Retype the data that follows exactly. No pictures belong in the copy.

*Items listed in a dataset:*
'''
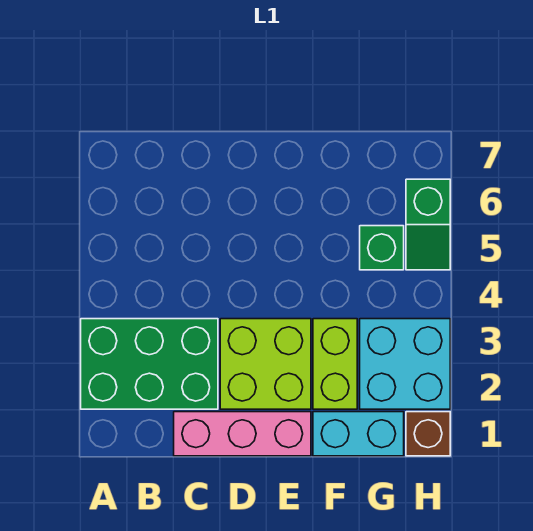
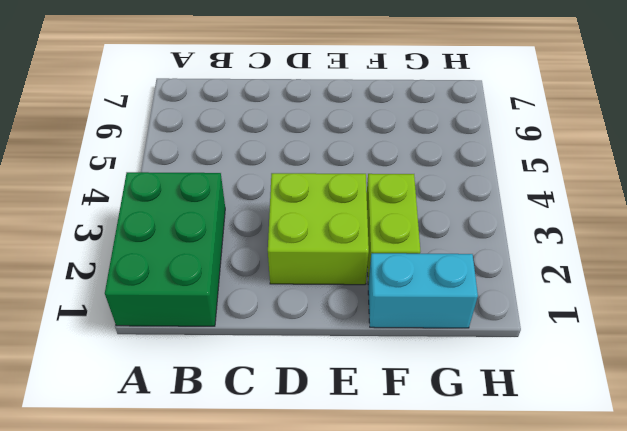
green brick A1:B3 level 1 -> green brick A2:C3 level 1
none -> pink brick C1:E1 level 1
none -> cyan brick G2:H3 level 1

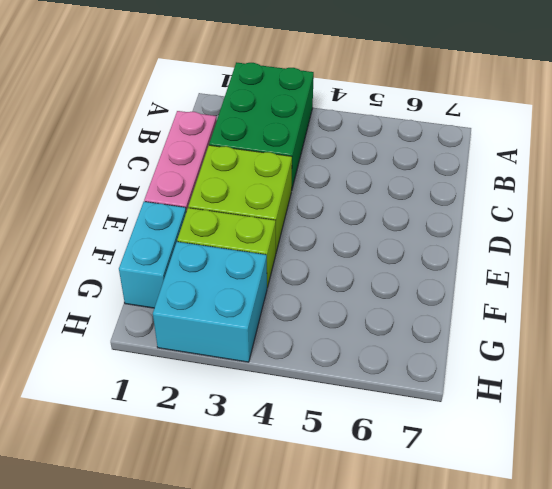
none -> green brick G5 level 1
none -> brown brick H1 level 1

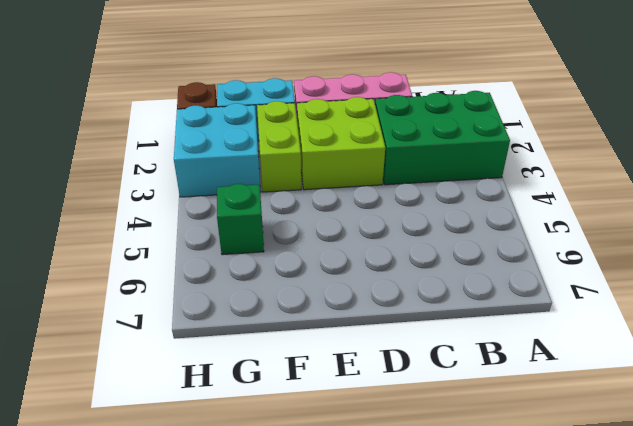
none -> green slope H5:H6 level 1 top 6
'''
*Output for this task:*
green brick A1:B3 level 1 -> green brick A2:C3 level 1
none -> pink brick C1:E1 level 1
none -> cyan brick G2:H3 level 1

none -> green brick G5 level 1
none -> brown brick H1 level 1

none -> green slope H5:H6 level 1 top 6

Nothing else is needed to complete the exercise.